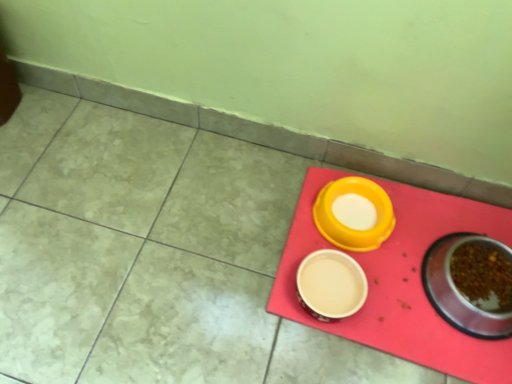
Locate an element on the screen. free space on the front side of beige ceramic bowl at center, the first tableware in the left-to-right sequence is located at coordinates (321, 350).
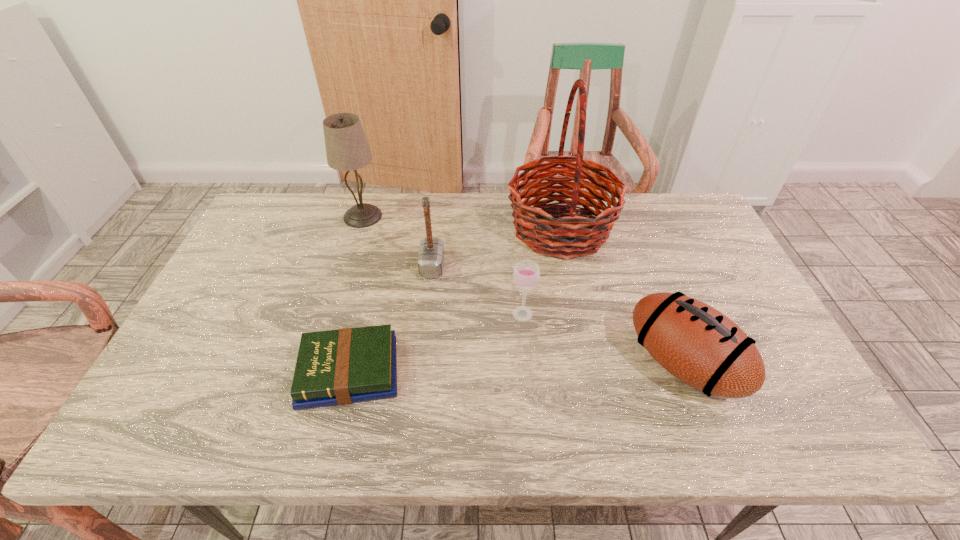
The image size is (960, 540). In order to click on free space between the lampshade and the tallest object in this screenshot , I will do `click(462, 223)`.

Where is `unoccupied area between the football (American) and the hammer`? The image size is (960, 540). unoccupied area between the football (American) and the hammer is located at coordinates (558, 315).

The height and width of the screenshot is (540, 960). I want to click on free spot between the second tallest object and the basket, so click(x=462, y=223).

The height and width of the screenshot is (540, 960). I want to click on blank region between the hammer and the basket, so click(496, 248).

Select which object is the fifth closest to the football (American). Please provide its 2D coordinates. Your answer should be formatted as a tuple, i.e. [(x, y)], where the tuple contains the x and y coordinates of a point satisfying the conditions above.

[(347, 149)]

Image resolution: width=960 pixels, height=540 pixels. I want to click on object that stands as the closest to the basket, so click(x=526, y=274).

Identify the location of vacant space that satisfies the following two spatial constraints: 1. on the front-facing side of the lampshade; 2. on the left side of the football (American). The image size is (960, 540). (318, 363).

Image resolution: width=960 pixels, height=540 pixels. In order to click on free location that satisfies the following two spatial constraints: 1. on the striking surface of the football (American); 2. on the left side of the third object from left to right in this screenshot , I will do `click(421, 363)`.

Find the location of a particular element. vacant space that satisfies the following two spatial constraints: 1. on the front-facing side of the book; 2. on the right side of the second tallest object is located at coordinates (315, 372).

============

● **Your goal**:
Rewrite all the rows above, replacing "basket" with "hamper" and keeping everything else the same. Leave out the pictures.

● **Written solution**:
Locate an element on the screen. free space on the front side of beige ceramic bowl at center, the first tableware in the left-to-right sequence is located at coordinates (321, 350).
The image size is (960, 540). In order to click on free space between the lampshade and the tallest object in this screenshot , I will do `click(462, 223)`.

Where is `unoccupied area between the football (American) and the hammer`? The image size is (960, 540). unoccupied area between the football (American) and the hammer is located at coordinates (558, 315).

The height and width of the screenshot is (540, 960). I want to click on free spot between the second tallest object and the hamper, so click(x=462, y=223).

The height and width of the screenshot is (540, 960). I want to click on blank region between the hammer and the hamper, so click(496, 248).

Select which object is the fifth closest to the football (American). Please provide its 2D coordinates. Your answer should be formatted as a tuple, i.e. [(x, y)], where the tuple contains the x and y coordinates of a point satisfying the conditions above.

[(347, 149)]

Image resolution: width=960 pixels, height=540 pixels. I want to click on object that stands as the closest to the hamper, so click(x=526, y=274).

Identify the location of vacant space that satisfies the following two spatial constraints: 1. on the front-facing side of the lampshade; 2. on the left side of the football (American). The image size is (960, 540). (318, 363).

Image resolution: width=960 pixels, height=540 pixels. In order to click on free location that satisfies the following two spatial constraints: 1. on the striking surface of the football (American); 2. on the left side of the third object from left to right in this screenshot , I will do `click(421, 363)`.

Find the location of a particular element. vacant space that satisfies the following two spatial constraints: 1. on the front-facing side of the book; 2. on the right side of the second tallest object is located at coordinates (315, 372).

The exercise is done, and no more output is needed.